Activity –
With pictures excluded, output exactly the lines that run from the first line of the data below through the line containing "The camera (snow-white)".

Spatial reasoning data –
<<<<

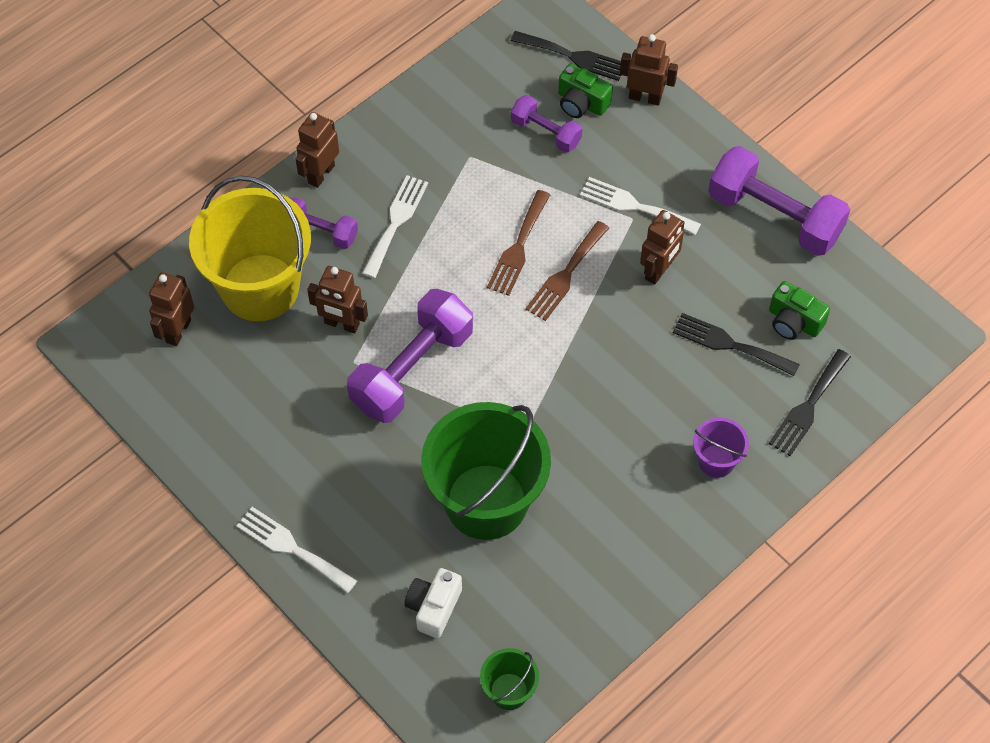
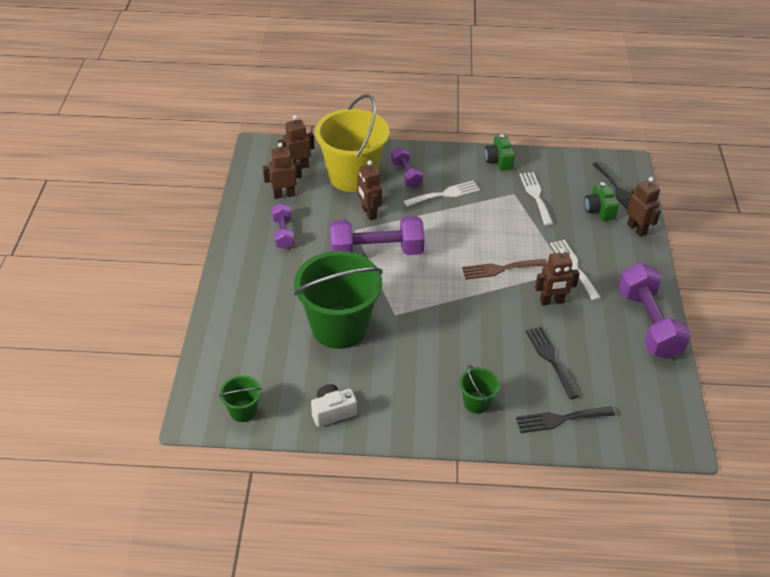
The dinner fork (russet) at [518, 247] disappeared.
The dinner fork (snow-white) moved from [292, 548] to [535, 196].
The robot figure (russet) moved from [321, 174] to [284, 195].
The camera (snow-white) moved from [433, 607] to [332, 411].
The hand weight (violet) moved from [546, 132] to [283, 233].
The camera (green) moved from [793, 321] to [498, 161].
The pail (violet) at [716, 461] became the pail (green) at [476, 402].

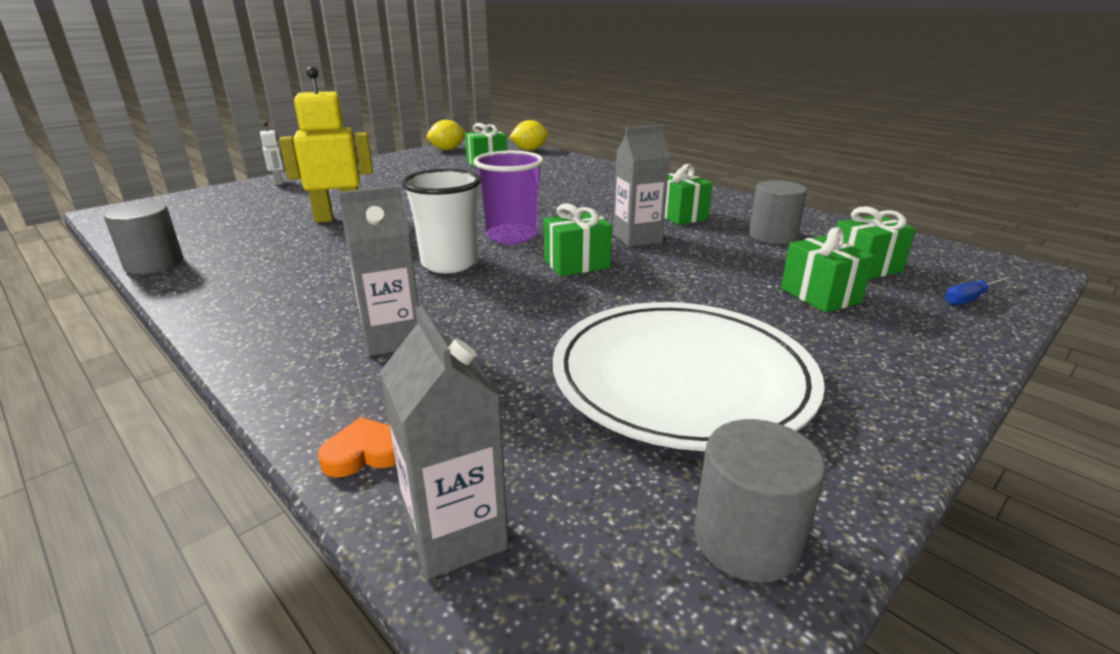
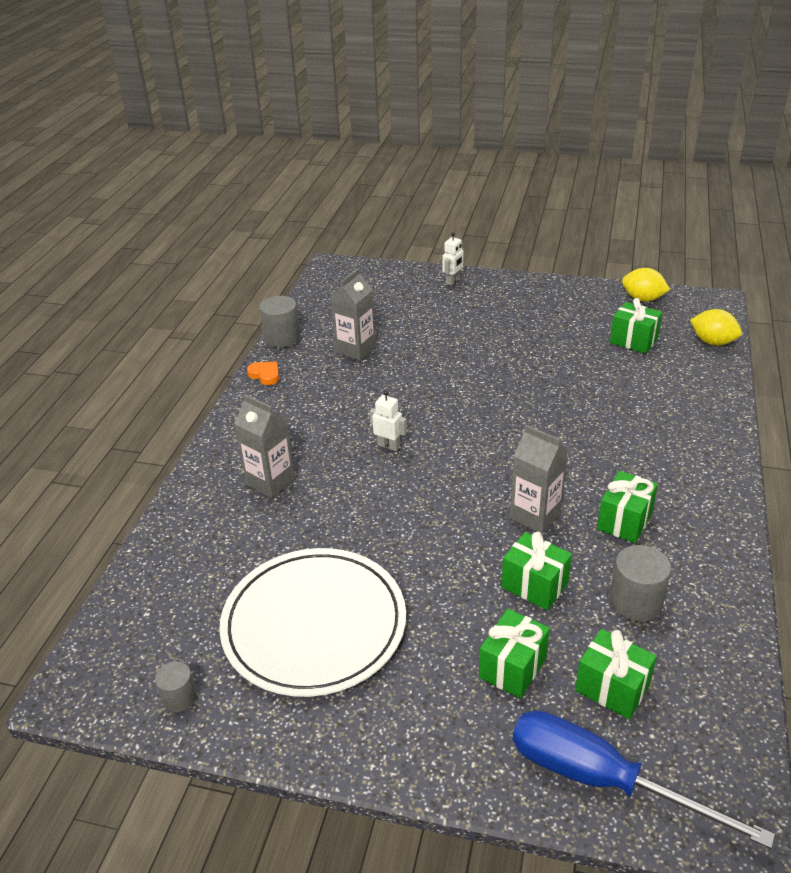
The robot figure (yellow) at [339, 218] disappeared.
The beaker (violet) at [511, 236] disappeared.
The heart (orange) moved from [365, 453] to [265, 375].
The milk carton (ash-grey) moved from [455, 534] to [356, 350].
The wrapped gift (green) moved from [576, 264] to [534, 585].
The beaker (snow-white) at [449, 263] was replaced by the robot figure (snow-white) at [388, 446].
The solid cylinder (ash-grey) at [746, 540] changed to 0.61 times the size.
The flat screwdriver (cobalt) at [970, 298] changed to 2.34 times the size.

>>>>

Reply –
The dinner fork (russet) at [518, 247] disappeared.
The dinner fork (snow-white) moved from [292, 548] to [535, 196].
The robot figure (russet) moved from [321, 174] to [284, 195].
The camera (snow-white) moved from [433, 607] to [332, 411].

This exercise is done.